Leave no line out; reproduce the listing exactly.

__Dataset content__
* * *

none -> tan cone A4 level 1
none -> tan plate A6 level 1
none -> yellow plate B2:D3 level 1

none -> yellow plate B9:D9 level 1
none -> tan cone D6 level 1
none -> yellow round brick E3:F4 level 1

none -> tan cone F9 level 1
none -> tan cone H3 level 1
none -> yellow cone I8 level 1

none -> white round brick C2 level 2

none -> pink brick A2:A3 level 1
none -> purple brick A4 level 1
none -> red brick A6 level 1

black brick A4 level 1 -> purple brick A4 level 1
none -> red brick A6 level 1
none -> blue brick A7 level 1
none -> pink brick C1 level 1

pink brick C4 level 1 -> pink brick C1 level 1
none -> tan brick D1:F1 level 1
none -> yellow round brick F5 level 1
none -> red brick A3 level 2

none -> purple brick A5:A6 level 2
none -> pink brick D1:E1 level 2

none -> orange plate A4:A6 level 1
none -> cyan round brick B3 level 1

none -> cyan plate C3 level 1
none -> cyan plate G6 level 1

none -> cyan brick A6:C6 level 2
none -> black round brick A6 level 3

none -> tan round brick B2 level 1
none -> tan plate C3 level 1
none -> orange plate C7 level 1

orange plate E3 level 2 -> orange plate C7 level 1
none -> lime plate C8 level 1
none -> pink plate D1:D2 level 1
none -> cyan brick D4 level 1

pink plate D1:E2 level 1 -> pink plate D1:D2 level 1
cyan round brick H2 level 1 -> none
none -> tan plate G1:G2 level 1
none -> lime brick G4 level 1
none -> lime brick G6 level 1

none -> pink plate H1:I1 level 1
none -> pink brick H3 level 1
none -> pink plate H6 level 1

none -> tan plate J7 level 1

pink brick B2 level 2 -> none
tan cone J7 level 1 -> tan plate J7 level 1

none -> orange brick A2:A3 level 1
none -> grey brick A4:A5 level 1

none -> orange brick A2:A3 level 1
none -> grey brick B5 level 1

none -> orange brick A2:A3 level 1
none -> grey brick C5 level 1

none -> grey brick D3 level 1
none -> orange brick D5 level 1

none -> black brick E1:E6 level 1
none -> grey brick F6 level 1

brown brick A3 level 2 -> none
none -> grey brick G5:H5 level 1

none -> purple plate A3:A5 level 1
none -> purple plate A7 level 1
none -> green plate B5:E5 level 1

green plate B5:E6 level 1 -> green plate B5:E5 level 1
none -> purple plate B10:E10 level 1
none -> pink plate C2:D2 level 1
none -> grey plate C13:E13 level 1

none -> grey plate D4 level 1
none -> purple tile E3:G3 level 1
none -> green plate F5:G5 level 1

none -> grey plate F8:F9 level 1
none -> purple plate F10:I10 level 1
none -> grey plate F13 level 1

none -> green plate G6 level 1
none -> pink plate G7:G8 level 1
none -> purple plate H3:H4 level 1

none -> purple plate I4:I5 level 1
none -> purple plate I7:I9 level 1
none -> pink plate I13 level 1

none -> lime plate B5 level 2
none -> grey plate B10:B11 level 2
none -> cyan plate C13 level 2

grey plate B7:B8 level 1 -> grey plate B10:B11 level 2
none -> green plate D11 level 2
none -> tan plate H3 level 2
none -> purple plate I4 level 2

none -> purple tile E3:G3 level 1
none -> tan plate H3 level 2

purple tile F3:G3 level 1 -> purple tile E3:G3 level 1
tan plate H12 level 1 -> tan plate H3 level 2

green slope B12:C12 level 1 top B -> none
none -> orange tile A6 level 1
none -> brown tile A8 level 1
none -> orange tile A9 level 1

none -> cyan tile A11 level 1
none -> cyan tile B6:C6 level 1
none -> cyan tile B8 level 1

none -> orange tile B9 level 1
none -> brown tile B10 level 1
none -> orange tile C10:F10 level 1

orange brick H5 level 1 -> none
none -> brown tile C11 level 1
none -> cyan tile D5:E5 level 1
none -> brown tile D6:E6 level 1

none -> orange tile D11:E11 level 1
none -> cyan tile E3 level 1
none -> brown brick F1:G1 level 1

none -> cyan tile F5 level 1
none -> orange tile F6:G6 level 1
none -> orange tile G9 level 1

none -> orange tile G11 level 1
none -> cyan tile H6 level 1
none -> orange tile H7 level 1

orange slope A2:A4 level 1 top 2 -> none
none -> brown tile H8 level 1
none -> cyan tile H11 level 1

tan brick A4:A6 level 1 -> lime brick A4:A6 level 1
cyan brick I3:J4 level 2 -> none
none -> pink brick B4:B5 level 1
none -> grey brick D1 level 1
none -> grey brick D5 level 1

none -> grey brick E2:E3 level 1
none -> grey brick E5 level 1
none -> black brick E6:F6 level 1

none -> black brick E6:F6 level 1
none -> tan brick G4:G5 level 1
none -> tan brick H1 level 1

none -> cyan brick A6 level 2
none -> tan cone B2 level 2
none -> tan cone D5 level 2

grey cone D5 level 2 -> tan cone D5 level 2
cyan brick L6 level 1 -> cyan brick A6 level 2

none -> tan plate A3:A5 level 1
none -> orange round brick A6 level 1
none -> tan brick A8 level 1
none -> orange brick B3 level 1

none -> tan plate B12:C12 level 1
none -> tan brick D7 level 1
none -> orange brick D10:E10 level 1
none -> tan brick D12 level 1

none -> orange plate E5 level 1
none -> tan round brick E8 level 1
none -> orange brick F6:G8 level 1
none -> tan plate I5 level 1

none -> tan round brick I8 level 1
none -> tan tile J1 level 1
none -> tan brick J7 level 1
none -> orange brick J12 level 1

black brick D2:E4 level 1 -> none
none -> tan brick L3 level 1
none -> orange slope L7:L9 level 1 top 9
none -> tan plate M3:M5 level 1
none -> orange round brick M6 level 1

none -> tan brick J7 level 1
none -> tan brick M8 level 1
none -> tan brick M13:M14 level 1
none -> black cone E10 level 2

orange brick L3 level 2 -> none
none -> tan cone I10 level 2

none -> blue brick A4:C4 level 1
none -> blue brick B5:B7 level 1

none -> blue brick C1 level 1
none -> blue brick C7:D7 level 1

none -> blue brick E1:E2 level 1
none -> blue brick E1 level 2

* * *

__Exercise output__
none -> tan cone A4 level 1
none -> tan plate A6 level 1
none -> yellow plate B2:D3 level 1

none -> yellow plate B9:D9 level 1
none -> tan cone D6 level 1
none -> yellow round brick E3:F4 level 1

none -> tan cone F9 level 1
none -> tan cone H3 level 1
none -> yellow cone I8 level 1

none -> white round brick C2 level 2

none -> pink brick A2:A3 level 1
none -> purple brick A4 level 1
none -> red brick A6 level 1

black brick A4 level 1 -> purple brick A4 level 1
none -> red brick A6 level 1
none -> blue brick A7 level 1
none -> pink brick C1 level 1

pink brick C4 level 1 -> pink brick C1 level 1
none -> tan brick D1:F1 level 1
none -> yellow round brick F5 level 1
none -> red brick A3 level 2

none -> purple brick A5:A6 level 2
none -> pink brick D1:E1 level 2

none -> orange plate A4:A6 level 1
none -> cyan round brick B3 level 1

none -> cyan plate C3 level 1
none -> cyan plate G6 level 1

none -> cyan brick A6:C6 level 2
none -> black round brick A6 level 3

none -> tan round brick B2 level 1
none -> tan plate C3 level 1
none -> orange plate C7 level 1

orange plate E3 level 2 -> orange plate C7 level 1
none -> lime plate C8 level 1
none -> pink plate D1:D2 level 1
none -> cyan brick D4 level 1

pink plate D1:E2 level 1 -> pink plate D1:D2 level 1
cyan round brick H2 level 1 -> none
none -> tan plate G1:G2 level 1
none -> lime brick G4 level 1
none -> lime brick G6 level 1

none -> pink plate H1:I1 level 1
none -> pink brick H3 level 1
none -> pink plate H6 level 1

none -> tan plate J7 level 1

pink brick B2 level 2 -> none
tan cone J7 level 1 -> tan plate J7 level 1

none -> orange brick A2:A3 level 1
none -> grey brick A4:A5 level 1

none -> orange brick A2:A3 level 1
none -> grey brick B5 level 1

none -> orange brick A2:A3 level 1
none -> grey brick C5 level 1

none -> grey brick D3 level 1
none -> orange brick D5 level 1

none -> black brick E1:E6 level 1
none -> grey brick F6 level 1

brown brick A3 level 2 -> none
none -> grey brick G5:H5 level 1

none -> purple plate A3:A5 level 1
none -> purple plate A7 level 1
none -> green plate B5:E5 level 1

green plate B5:E6 level 1 -> green plate B5:E5 level 1
none -> purple plate B10:E10 level 1
none -> pink plate C2:D2 level 1
none -> grey plate C13:E13 level 1

none -> grey plate D4 level 1
none -> purple tile E3:G3 level 1
none -> green plate F5:G5 level 1

none -> grey plate F8:F9 level 1
none -> purple plate F10:I10 level 1
none -> grey plate F13 level 1

none -> green plate G6 level 1
none -> pink plate G7:G8 level 1
none -> purple plate H3:H4 level 1

none -> purple plate I4:I5 level 1
none -> purple plate I7:I9 level 1
none -> pink plate I13 level 1

none -> lime plate B5 level 2
none -> grey plate B10:B11 level 2
none -> cyan plate C13 level 2

grey plate B7:B8 level 1 -> grey plate B10:B11 level 2
none -> green plate D11 level 2
none -> tan plate H3 level 2
none -> purple plate I4 level 2

none -> purple tile E3:G3 level 1
none -> tan plate H3 level 2

purple tile F3:G3 level 1 -> purple tile E3:G3 level 1
tan plate H12 level 1 -> tan plate H3 level 2

green slope B12:C12 level 1 top B -> none
none -> orange tile A6 level 1
none -> brown tile A8 level 1
none -> orange tile A9 level 1

none -> cyan tile A11 level 1
none -> cyan tile B6:C6 level 1
none -> cyan tile B8 level 1

none -> orange tile B9 level 1
none -> brown tile B10 level 1
none -> orange tile C10:F10 level 1

orange brick H5 level 1 -> none
none -> brown tile C11 level 1
none -> cyan tile D5:E5 level 1
none -> brown tile D6:E6 level 1

none -> orange tile D11:E11 level 1
none -> cyan tile E3 level 1
none -> brown brick F1:G1 level 1

none -> cyan tile F5 level 1
none -> orange tile F6:G6 level 1
none -> orange tile G9 level 1

none -> orange tile G11 level 1
none -> cyan tile H6 level 1
none -> orange tile H7 level 1

orange slope A2:A4 level 1 top 2 -> none
none -> brown tile H8 level 1
none -> cyan tile H11 level 1

tan brick A4:A6 level 1 -> lime brick A4:A6 level 1
cyan brick I3:J4 level 2 -> none
none -> pink brick B4:B5 level 1
none -> grey brick D1 level 1
none -> grey brick D5 level 1

none -> grey brick E2:E3 level 1
none -> grey brick E5 level 1
none -> black brick E6:F6 level 1

none -> black brick E6:F6 level 1
none -> tan brick G4:G5 level 1
none -> tan brick H1 level 1

none -> cyan brick A6 level 2
none -> tan cone B2 level 2
none -> tan cone D5 level 2

grey cone D5 level 2 -> tan cone D5 level 2
cyan brick L6 level 1 -> cyan brick A6 level 2

none -> tan plate A3:A5 level 1
none -> orange round brick A6 level 1
none -> tan brick A8 level 1
none -> orange brick B3 level 1

none -> tan plate B12:C12 level 1
none -> tan brick D7 level 1
none -> orange brick D10:E10 level 1
none -> tan brick D12 level 1

none -> orange plate E5 level 1
none -> tan round brick E8 level 1
none -> orange brick F6:G8 level 1
none -> tan plate I5 level 1

none -> tan round brick I8 level 1
none -> tan tile J1 level 1
none -> tan brick J7 level 1
none -> orange brick J12 level 1

black brick D2:E4 level 1 -> none
none -> tan brick L3 level 1
none -> orange slope L7:L9 level 1 top 9
none -> tan plate M3:M5 level 1
none -> orange round brick M6 level 1

none -> tan brick J7 level 1
none -> tan brick M8 level 1
none -> tan brick M13:M14 level 1
none -> black cone E10 level 2

orange brick L3 level 2 -> none
none -> tan cone I10 level 2

none -> blue brick A4:C4 level 1
none -> blue brick B5:B7 level 1

none -> blue brick C1 level 1
none -> blue brick C7:D7 level 1

none -> blue brick E1:E2 level 1
none -> blue brick E1 level 2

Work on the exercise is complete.